((

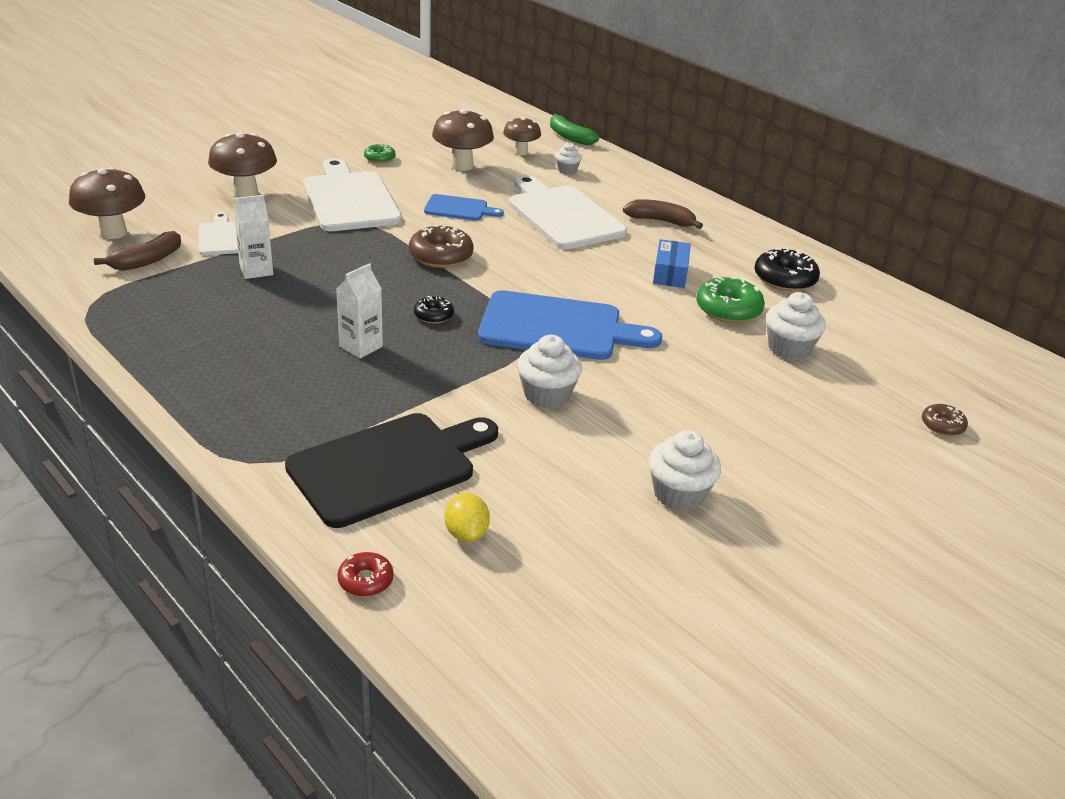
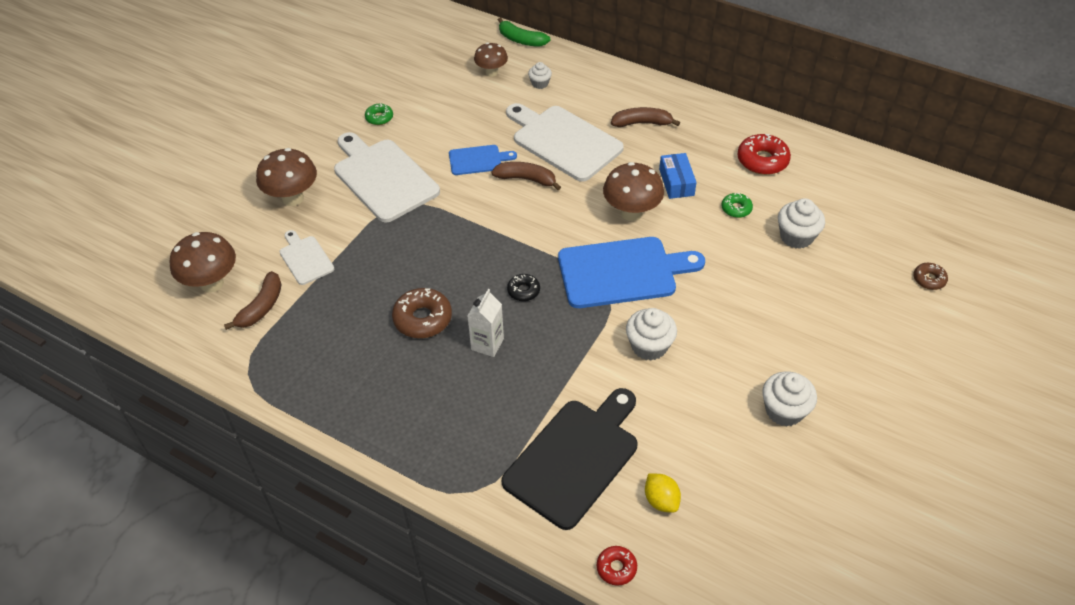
camera: 15 degrees left, 15 degrees up
white carton [234,195,273,279] -> none
brown donut [409,225,474,268] -> brown donut moved to [392,288,452,338]
brown mushroom [432,109,494,171] -> brown mushroom moved to [603,162,664,221]
green donut [696,277,765,323] -> green donut [721,193,753,218], size x0.57
black donut [754,248,820,291] -> red donut [738,134,791,175]
none -> brown banana [491,162,561,190]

))

● WHAT YOU NEED TO DO: The material above is to be repeated word for word, with no images kept.

● TASK RESPONSE:
camera: 15 degrees left, 15 degrees up
white carton [234,195,273,279] -> none
brown donut [409,225,474,268] -> brown donut moved to [392,288,452,338]
brown mushroom [432,109,494,171] -> brown mushroom moved to [603,162,664,221]
green donut [696,277,765,323] -> green donut [721,193,753,218], size x0.57
black donut [754,248,820,291] -> red donut [738,134,791,175]
none -> brown banana [491,162,561,190]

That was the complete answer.